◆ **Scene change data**
──────
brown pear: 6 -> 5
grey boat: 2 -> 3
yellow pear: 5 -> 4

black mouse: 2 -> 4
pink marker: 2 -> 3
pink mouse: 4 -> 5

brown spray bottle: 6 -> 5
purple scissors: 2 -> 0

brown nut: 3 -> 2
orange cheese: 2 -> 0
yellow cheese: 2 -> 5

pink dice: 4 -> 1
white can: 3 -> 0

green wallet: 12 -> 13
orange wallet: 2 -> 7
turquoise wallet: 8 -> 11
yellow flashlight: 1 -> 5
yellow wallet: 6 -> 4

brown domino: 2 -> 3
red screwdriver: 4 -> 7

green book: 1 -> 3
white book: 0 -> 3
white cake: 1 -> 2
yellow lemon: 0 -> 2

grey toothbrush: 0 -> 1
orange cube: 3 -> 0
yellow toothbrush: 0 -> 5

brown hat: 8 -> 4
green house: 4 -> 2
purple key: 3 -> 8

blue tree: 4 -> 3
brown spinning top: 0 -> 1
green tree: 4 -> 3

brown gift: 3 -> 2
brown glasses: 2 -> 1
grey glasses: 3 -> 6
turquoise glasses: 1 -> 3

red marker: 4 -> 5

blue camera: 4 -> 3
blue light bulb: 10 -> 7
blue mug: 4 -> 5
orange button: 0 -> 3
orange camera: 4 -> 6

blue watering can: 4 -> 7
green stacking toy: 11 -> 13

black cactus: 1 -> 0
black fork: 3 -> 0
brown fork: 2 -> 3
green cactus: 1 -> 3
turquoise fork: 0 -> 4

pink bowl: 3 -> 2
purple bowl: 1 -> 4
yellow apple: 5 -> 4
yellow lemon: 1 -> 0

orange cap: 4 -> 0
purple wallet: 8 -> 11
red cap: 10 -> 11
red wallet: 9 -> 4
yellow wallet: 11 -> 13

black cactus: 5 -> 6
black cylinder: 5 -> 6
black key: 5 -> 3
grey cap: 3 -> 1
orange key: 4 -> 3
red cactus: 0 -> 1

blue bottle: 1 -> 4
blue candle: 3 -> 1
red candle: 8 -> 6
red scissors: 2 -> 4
──────
◆ **What you should do**
Every entry should be reproduced word for word.

◆ **Written solution**
brown pear: 6 -> 5
grey boat: 2 -> 3
yellow pear: 5 -> 4

black mouse: 2 -> 4
pink marker: 2 -> 3
pink mouse: 4 -> 5

brown spray bottle: 6 -> 5
purple scissors: 2 -> 0

brown nut: 3 -> 2
orange cheese: 2 -> 0
yellow cheese: 2 -> 5

pink dice: 4 -> 1
white can: 3 -> 0

green wallet: 12 -> 13
orange wallet: 2 -> 7
turquoise wallet: 8 -> 11
yellow flashlight: 1 -> 5
yellow wallet: 6 -> 4

brown domino: 2 -> 3
red screwdriver: 4 -> 7

green book: 1 -> 3
white book: 0 -> 3
white cake: 1 -> 2
yellow lemon: 0 -> 2

grey toothbrush: 0 -> 1
orange cube: 3 -> 0
yellow toothbrush: 0 -> 5

brown hat: 8 -> 4
green house: 4 -> 2
purple key: 3 -> 8

blue tree: 4 -> 3
brown spinning top: 0 -> 1
green tree: 4 -> 3

brown gift: 3 -> 2
brown glasses: 2 -> 1
grey glasses: 3 -> 6
turquoise glasses: 1 -> 3

red marker: 4 -> 5

blue camera: 4 -> 3
blue light bulb: 10 -> 7
blue mug: 4 -> 5
orange button: 0 -> 3
orange camera: 4 -> 6

blue watering can: 4 -> 7
green stacking toy: 11 -> 13

black cactus: 1 -> 0
black fork: 3 -> 0
brown fork: 2 -> 3
green cactus: 1 -> 3
turquoise fork: 0 -> 4

pink bowl: 3 -> 2
purple bowl: 1 -> 4
yellow apple: 5 -> 4
yellow lemon: 1 -> 0

orange cap: 4 -> 0
purple wallet: 8 -> 11
red cap: 10 -> 11
red wallet: 9 -> 4
yellow wallet: 11 -> 13

black cactus: 5 -> 6
black cylinder: 5 -> 6
black key: 5 -> 3
grey cap: 3 -> 1
orange key: 4 -> 3
red cactus: 0 -> 1

blue bottle: 1 -> 4
blue candle: 3 -> 1
red candle: 8 -> 6
red scissors: 2 -> 4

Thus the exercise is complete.